When you reach the line that contains "green rocket [661,228,732,307]", begin copying exactly, and continue through the last line of the data; no pictures belong in the copy.

■ **DATASET RECORDS**
___

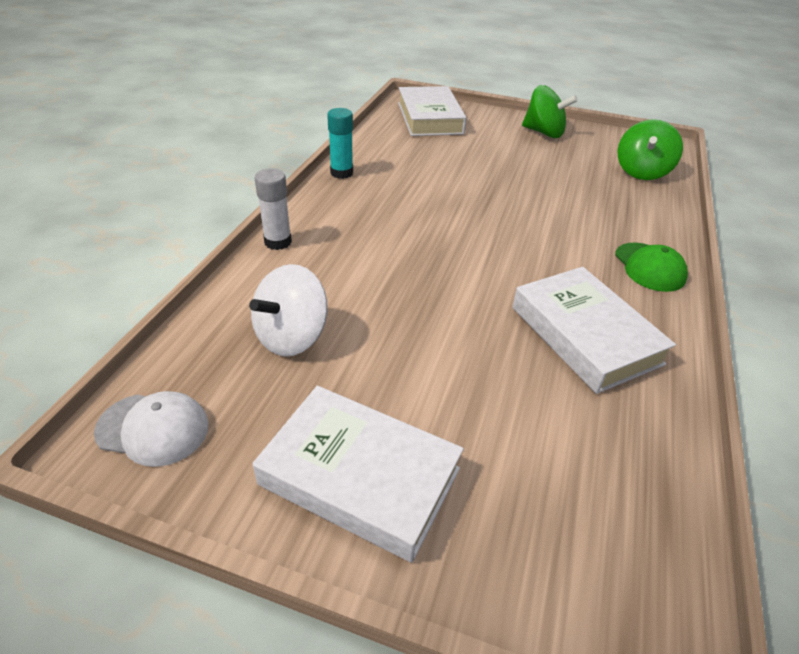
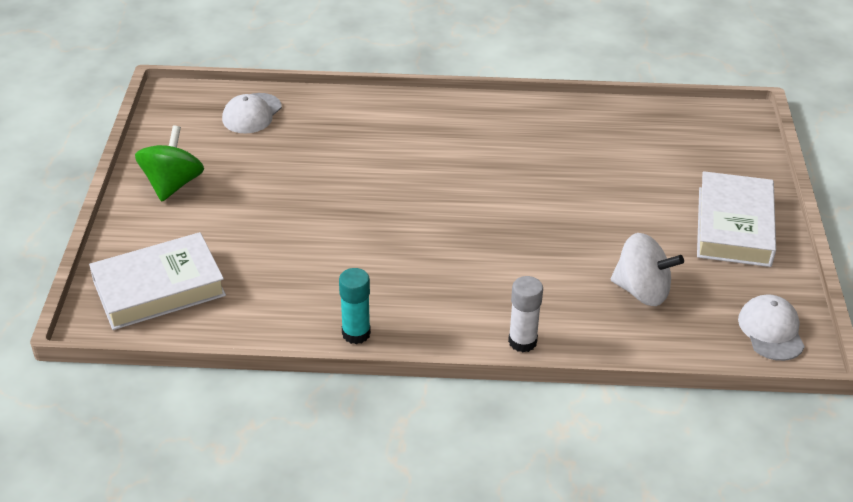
camera: 105 degrees left, 0 degrees up
white book [512,267,676,394] -> none
green cap [615,243,688,292] -> none
green spinning top [618,119,683,180] -> white cap [222,93,282,134]

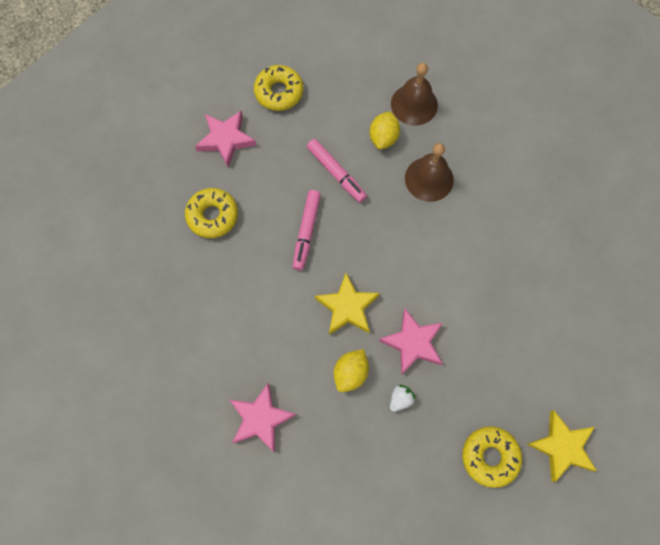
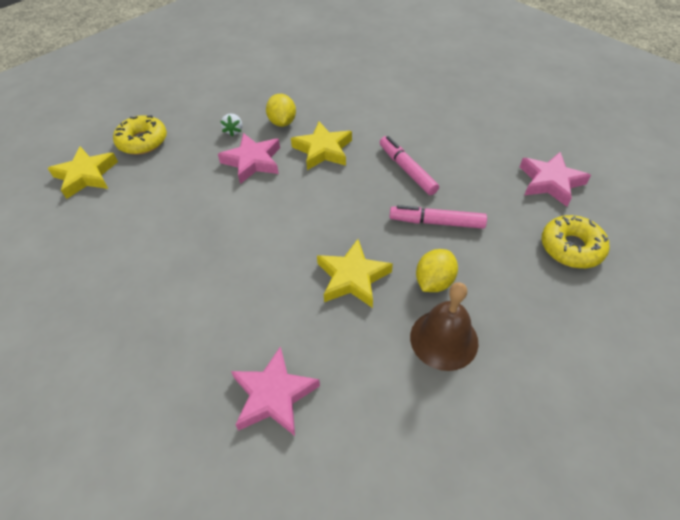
camera: 140 degrees right, 20 degrees down
yellow donut [185,188,238,238] -> none
pink star [230,383,296,452] -> pink star moved to [231,346,320,436]
yellow lemon [369,111,400,150] -> yellow lemon turned 60 degrees clockwise [416,249,458,292]
brown bell [405,143,454,202] -> yellow star [317,239,393,308]

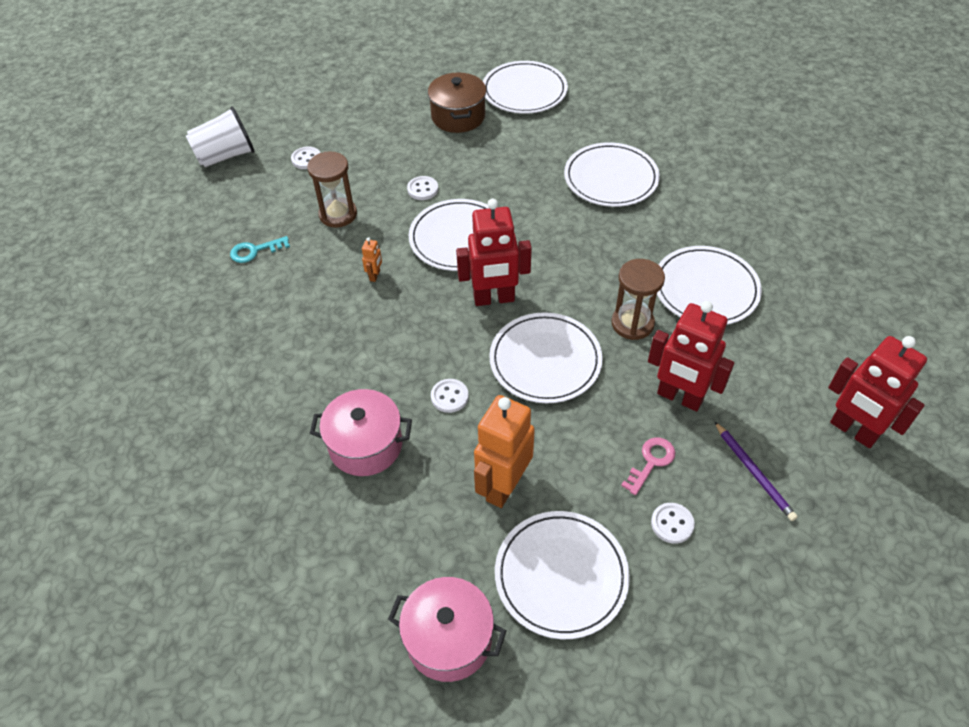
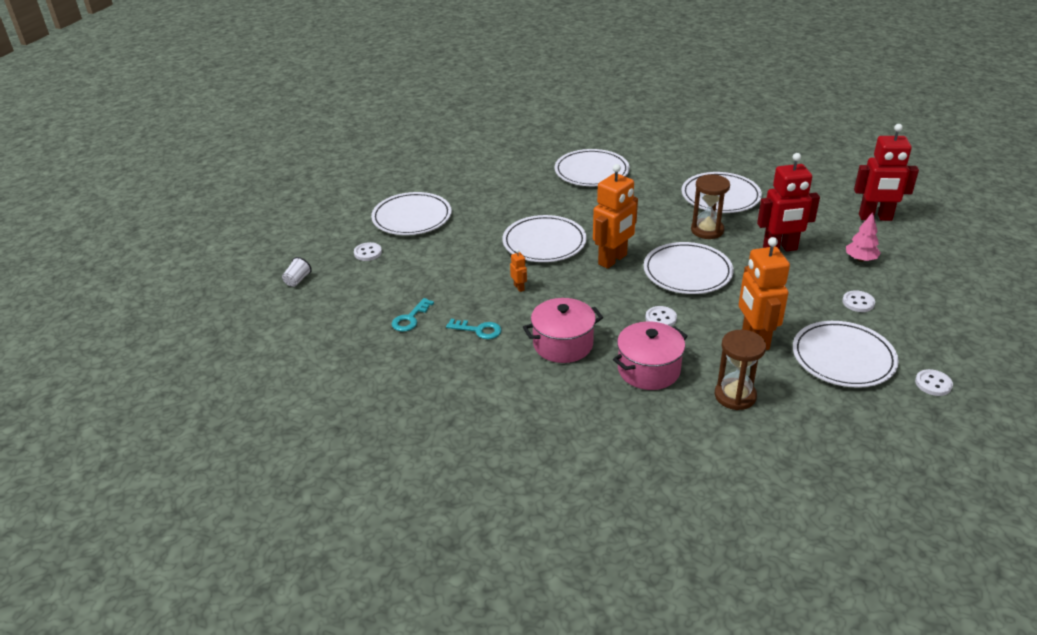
camera: 40 degrees left, 15 degrees down
white cup [186,106,255,167] -> white cup [282,257,312,287], size x0.48
brown hourglass [307,151,357,228] -> brown hourglass moved to [715,330,766,410]
pink pot [388,577,506,682] -> pink pot moved to [523,298,603,363]
white button [407,176,438,200] -> white button moved to [915,369,953,396]
brown pot [428,72,486,133] -> none
red robot [456,199,532,306] -> orange robot [593,164,638,269]
white plate [483,61,568,114] -> white plate moved to [371,192,452,235]
pink key [621,437,675,495] -> none
purple pencil [714,421,798,521] -> pink tree [846,212,881,262]
none -> turquoise key [446,319,501,339]

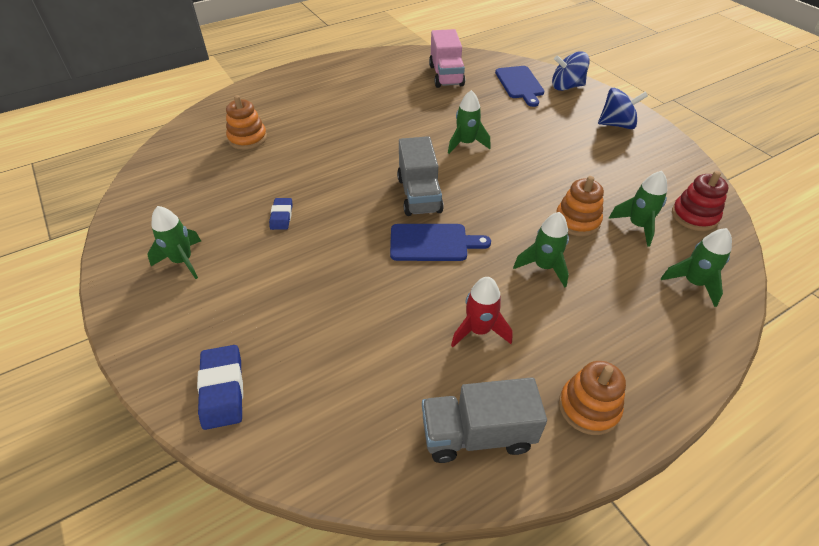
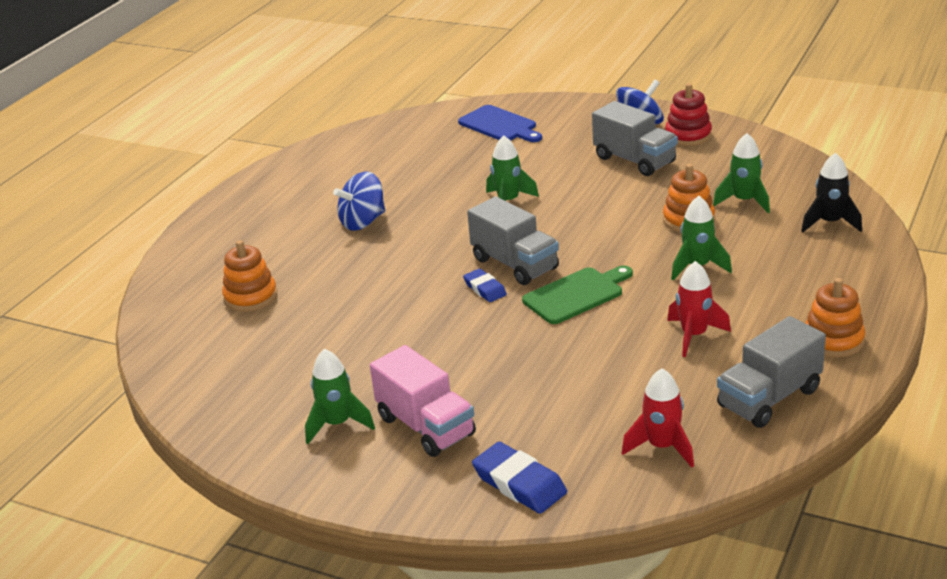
camera: 30 degrees left, 15 degrees down
blue eraser [269,198,292,230] -> blue eraser moved to [463,269,507,302]
blue cutting board [390,224,491,261] -> green cutting board [522,266,633,324]
pink truck [429,29,465,88] -> pink truck moved to [370,345,476,457]
blue spinning top [552,51,590,91] -> blue spinning top moved to [333,172,385,231]
green rocket [661,228,732,307] -> black rocket [801,153,862,232]
red stacking toy [672,171,729,231] -> red stacking toy moved to [665,83,712,146]
none -> grey truck [592,101,678,176]
none -> red rocket [622,368,694,468]

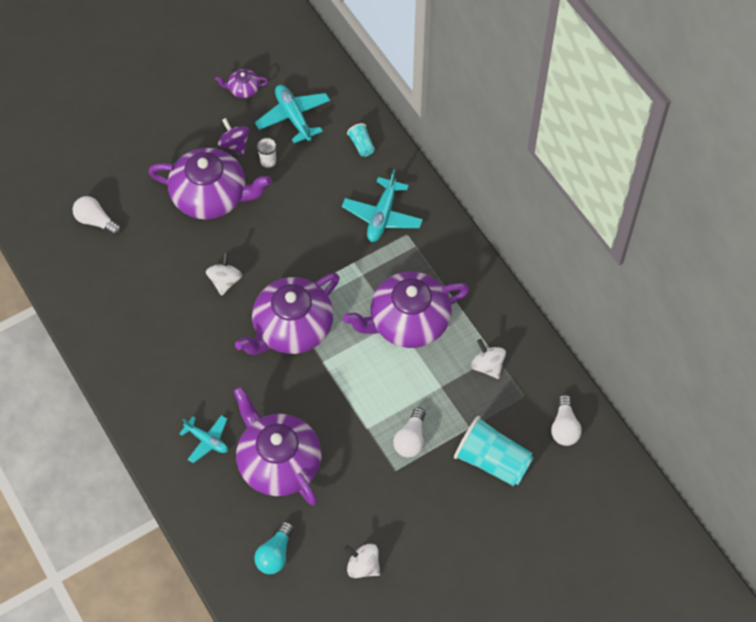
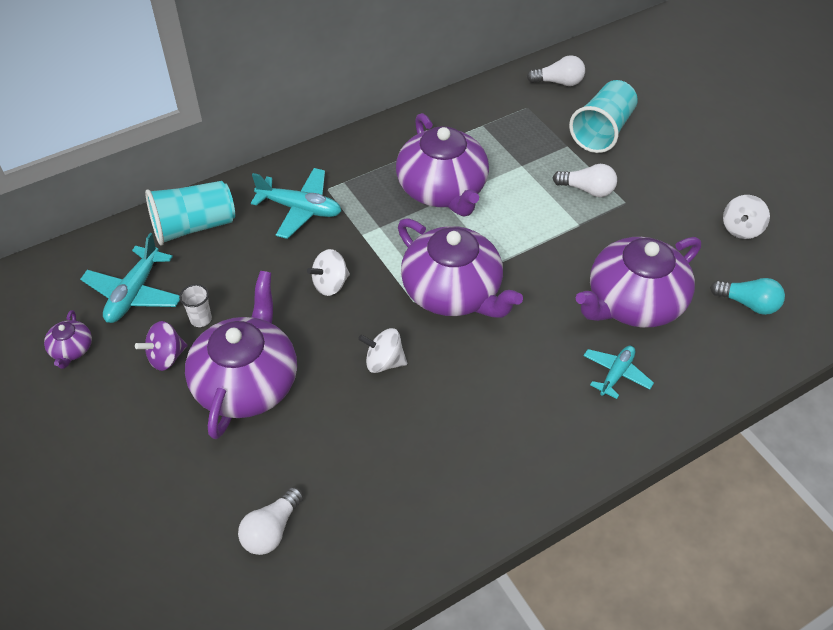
camera: 90 degrees left, 10 degrees down
turquoise plane [255,85,330,143] -> turquoise plane turned 45 degrees counterclockwise [80,233,180,323]
turquoise cup [347,123,375,157] -> turquoise cup [145,181,235,245], size x2.11
white spinning top [471,339,506,379] -> white spinning top moved to [307,249,350,296]

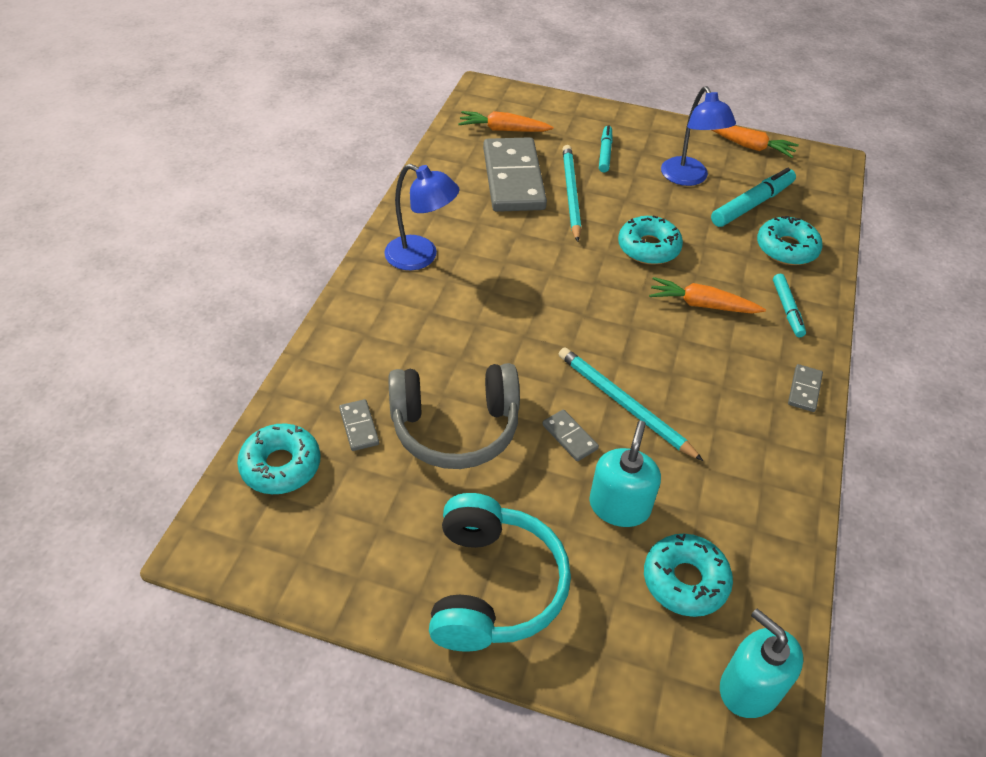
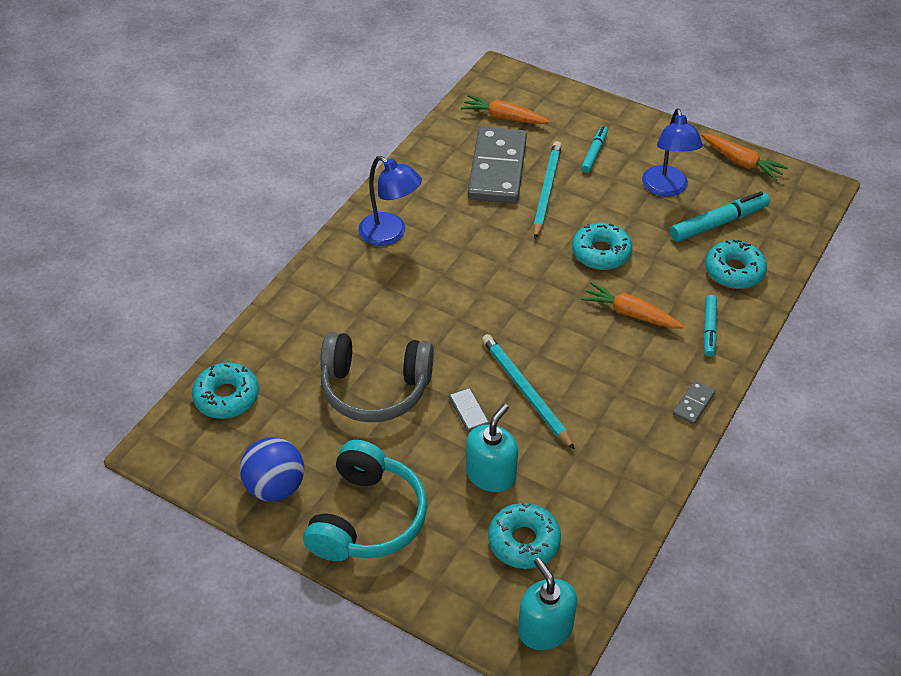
camera: 15 degrees right, 0 degrees up
grey domino [339,399,379,451] -> none
none -> blue ball [240,437,304,501]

___

■ **TASK RESPONSE**
green rocket [661,228,732,307] -> black rocket [801,153,862,232]
red stacking toy [672,171,729,231] -> red stacking toy moved to [665,83,712,146]
none -> grey truck [592,101,678,176]
none -> red rocket [622,368,694,468]

camera: 90 degrees left, 10 degrees down
turquoise plane [255,85,330,143] -> turquoise plane turned 45 degrees counterclockwise [80,233,180,323]
turquoise cup [347,123,375,157] -> turquoise cup [145,181,235,245], size x2.11
white spinning top [471,339,506,379] -> white spinning top moved to [307,249,350,296]

camera: 15 degrees right, 0 degrees up
grey domino [339,399,379,451] -> none
none -> blue ball [240,437,304,501]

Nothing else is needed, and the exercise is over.